- [EXERCISE INSTRUCTIONS]: Would you return, word for word, the lines of the data below from the line with "red cactus [556,108,610,176] -> none" through the line with "none -> yellow goblet [179,95,221,169]", and no others?

- [Collected data]:
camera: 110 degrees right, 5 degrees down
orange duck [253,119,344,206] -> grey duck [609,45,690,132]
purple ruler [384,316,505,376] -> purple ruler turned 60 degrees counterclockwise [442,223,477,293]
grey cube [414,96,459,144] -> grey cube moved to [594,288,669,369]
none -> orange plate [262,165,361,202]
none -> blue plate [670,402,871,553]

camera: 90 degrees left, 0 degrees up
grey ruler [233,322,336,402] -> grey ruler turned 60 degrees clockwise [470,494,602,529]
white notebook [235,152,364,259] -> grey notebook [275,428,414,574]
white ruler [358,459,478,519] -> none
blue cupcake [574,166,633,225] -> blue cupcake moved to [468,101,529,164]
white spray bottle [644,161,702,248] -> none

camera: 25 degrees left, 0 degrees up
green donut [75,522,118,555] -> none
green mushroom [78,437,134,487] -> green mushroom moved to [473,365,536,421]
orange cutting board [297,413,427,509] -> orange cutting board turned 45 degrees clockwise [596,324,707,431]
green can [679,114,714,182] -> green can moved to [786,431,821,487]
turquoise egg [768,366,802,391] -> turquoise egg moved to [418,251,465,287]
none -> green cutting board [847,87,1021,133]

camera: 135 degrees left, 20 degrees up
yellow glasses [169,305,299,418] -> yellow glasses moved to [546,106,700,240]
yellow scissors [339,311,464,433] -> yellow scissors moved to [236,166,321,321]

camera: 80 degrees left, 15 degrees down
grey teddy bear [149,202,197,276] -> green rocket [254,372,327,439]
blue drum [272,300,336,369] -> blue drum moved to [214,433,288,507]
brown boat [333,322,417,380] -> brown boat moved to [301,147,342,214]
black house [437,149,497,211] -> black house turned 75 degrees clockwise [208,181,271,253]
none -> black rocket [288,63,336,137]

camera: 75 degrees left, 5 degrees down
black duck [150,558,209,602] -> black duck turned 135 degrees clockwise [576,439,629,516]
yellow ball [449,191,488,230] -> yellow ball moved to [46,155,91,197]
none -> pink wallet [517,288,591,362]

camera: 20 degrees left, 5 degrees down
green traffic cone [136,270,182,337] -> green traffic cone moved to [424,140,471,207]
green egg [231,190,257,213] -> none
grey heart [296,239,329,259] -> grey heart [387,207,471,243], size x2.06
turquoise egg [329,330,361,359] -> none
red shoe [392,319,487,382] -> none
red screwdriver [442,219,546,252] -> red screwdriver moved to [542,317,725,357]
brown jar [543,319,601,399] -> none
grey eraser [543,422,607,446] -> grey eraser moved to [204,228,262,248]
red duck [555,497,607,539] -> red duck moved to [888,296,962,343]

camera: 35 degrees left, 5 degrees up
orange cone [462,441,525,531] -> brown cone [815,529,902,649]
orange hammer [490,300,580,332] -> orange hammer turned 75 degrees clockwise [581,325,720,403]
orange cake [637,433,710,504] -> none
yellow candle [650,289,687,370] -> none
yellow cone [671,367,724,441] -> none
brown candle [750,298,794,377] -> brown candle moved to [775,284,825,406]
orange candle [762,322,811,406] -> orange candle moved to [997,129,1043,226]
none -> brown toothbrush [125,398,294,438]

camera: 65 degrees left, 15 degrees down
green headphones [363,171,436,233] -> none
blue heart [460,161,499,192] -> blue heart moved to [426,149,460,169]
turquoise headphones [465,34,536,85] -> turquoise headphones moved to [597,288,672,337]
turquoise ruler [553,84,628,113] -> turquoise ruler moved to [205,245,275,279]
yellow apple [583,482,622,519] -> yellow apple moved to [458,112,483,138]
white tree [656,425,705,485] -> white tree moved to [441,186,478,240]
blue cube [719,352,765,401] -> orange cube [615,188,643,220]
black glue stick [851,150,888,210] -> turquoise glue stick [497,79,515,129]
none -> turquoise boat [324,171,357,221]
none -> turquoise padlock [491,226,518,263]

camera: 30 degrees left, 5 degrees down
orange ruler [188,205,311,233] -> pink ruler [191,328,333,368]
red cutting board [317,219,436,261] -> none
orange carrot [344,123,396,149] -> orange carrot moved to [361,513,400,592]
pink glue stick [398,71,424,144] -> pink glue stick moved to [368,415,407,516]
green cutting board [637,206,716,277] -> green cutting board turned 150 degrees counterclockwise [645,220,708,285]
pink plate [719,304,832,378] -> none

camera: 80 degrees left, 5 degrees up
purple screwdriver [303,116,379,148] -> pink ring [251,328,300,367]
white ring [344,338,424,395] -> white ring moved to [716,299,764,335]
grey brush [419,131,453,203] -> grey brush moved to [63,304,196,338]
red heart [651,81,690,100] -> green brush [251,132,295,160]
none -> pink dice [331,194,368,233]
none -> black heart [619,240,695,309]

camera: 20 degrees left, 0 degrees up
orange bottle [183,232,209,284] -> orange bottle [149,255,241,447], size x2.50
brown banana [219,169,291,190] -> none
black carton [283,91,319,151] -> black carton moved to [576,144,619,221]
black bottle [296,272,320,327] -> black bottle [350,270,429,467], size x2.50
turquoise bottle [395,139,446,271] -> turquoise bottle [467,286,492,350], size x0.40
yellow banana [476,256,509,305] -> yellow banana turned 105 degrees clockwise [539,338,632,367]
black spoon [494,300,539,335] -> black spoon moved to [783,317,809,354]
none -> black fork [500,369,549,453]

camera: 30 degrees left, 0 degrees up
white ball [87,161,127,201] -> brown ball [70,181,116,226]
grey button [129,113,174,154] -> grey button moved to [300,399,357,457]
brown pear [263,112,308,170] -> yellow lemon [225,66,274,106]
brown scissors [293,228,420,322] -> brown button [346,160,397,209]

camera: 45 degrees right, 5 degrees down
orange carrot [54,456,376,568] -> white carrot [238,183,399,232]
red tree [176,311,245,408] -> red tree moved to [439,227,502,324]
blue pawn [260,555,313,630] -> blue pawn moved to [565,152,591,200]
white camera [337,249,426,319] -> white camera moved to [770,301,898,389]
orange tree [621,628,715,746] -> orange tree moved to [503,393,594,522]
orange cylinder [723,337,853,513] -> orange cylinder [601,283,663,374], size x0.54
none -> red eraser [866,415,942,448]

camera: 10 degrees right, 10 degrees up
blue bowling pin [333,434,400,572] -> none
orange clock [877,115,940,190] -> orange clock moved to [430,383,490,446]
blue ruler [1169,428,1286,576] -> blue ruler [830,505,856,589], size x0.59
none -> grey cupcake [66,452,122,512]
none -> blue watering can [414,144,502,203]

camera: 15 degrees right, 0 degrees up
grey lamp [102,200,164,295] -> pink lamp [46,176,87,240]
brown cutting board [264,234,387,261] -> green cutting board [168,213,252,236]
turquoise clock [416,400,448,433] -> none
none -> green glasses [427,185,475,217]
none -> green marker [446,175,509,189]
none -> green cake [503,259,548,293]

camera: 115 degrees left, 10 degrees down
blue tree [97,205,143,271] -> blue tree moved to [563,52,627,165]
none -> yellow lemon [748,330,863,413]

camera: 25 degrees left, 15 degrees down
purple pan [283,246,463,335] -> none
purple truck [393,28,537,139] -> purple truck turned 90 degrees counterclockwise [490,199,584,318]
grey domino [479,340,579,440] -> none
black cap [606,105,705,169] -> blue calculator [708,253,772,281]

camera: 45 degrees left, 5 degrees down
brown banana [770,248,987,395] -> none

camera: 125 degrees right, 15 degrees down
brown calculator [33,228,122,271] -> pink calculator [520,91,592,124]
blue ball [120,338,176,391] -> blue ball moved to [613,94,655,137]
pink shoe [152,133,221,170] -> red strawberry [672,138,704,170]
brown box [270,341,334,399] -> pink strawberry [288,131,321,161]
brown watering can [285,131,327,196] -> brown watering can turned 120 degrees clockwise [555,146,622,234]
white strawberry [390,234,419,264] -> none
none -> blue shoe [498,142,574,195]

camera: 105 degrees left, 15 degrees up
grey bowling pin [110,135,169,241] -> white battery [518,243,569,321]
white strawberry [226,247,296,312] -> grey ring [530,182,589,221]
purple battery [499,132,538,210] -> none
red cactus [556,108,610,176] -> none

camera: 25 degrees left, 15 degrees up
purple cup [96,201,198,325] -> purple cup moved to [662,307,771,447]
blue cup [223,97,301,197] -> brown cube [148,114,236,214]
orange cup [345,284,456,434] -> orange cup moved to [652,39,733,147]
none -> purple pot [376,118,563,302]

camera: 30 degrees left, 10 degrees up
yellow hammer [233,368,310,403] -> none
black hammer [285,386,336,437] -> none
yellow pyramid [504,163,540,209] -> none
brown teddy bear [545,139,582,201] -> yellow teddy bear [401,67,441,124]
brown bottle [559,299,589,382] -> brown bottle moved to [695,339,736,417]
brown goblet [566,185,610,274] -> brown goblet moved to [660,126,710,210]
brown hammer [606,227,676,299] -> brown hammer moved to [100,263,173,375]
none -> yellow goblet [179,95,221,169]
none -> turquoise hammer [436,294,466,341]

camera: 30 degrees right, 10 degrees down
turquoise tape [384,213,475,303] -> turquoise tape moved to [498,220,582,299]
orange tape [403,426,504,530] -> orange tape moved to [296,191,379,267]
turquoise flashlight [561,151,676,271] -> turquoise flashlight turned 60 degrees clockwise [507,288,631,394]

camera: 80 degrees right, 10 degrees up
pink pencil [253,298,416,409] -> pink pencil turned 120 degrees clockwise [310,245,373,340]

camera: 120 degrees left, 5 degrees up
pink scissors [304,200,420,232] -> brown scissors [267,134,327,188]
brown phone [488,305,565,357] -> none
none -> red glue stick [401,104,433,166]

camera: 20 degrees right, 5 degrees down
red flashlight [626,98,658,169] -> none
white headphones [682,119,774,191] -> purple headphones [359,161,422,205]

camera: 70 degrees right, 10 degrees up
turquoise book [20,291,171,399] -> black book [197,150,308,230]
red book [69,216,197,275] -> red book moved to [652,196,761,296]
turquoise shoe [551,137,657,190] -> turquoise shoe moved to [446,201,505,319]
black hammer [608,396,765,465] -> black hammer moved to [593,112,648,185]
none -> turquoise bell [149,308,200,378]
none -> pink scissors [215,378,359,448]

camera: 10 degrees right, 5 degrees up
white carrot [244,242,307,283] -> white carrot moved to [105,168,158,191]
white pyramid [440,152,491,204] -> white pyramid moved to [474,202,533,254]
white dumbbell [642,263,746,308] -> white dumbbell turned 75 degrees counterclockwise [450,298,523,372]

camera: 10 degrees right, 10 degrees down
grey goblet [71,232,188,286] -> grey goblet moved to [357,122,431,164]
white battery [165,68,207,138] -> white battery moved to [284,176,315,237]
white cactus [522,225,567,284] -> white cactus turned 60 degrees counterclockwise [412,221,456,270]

- [ANSWER SPACE]:
red cactus [556,108,610,176] -> none

camera: 25 degrees left, 15 degrees up
purple cup [96,201,198,325] -> purple cup moved to [662,307,771,447]
blue cup [223,97,301,197] -> brown cube [148,114,236,214]
orange cup [345,284,456,434] -> orange cup moved to [652,39,733,147]
none -> purple pot [376,118,563,302]

camera: 30 degrees left, 10 degrees up
yellow hammer [233,368,310,403] -> none
black hammer [285,386,336,437] -> none
yellow pyramid [504,163,540,209] -> none
brown teddy bear [545,139,582,201] -> yellow teddy bear [401,67,441,124]
brown bottle [559,299,589,382] -> brown bottle moved to [695,339,736,417]
brown goblet [566,185,610,274] -> brown goblet moved to [660,126,710,210]
brown hammer [606,227,676,299] -> brown hammer moved to [100,263,173,375]
none -> yellow goblet [179,95,221,169]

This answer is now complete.